:: Data extract ::
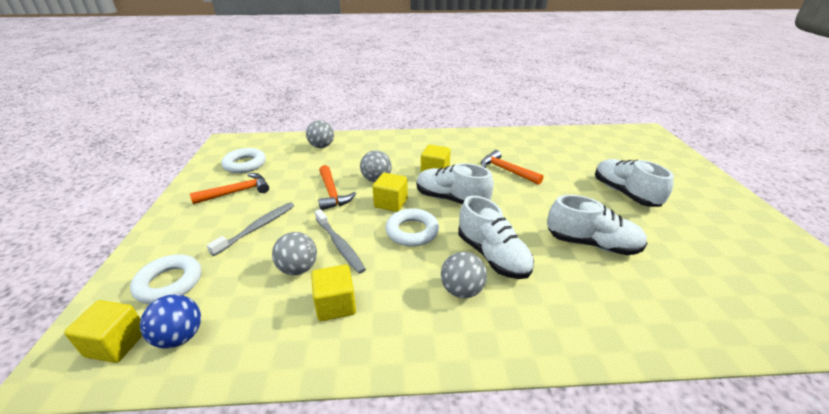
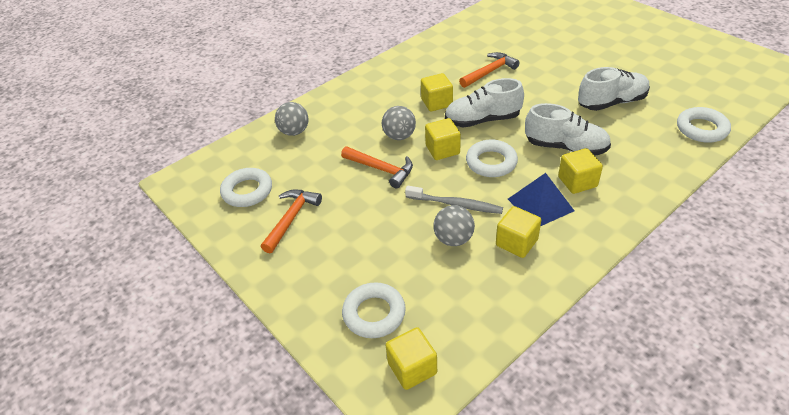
camera: 35 degrees left, 10 degrees up
(180, 337) = (449, 332): blue ball -> none
(257, 228) = (368, 233): grey toothbrush -> none
(401, 288) = (540, 205): none -> blue pyramid
(462, 290) = (577, 182): grey ball -> yellow cube
(506, 170) = (489, 72): orange hammer -> orange hammer turned 135 degrees clockwise
(624, 193) = (589, 50): white shoe -> none
(675, 324) = (701, 129): none -> white ring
:::
An exact retyping of each record, with no pictures, is the answer required.

▶ _Task solution_
camera: 35 degrees left, 10 degrees up
(180, 337) = (449, 332): blue ball -> none
(257, 228) = (368, 233): grey toothbrush -> none
(401, 288) = (540, 205): none -> blue pyramid
(462, 290) = (577, 182): grey ball -> yellow cube
(506, 170) = (489, 72): orange hammer -> orange hammer turned 135 degrees clockwise
(624, 193) = (589, 50): white shoe -> none
(675, 324) = (701, 129): none -> white ring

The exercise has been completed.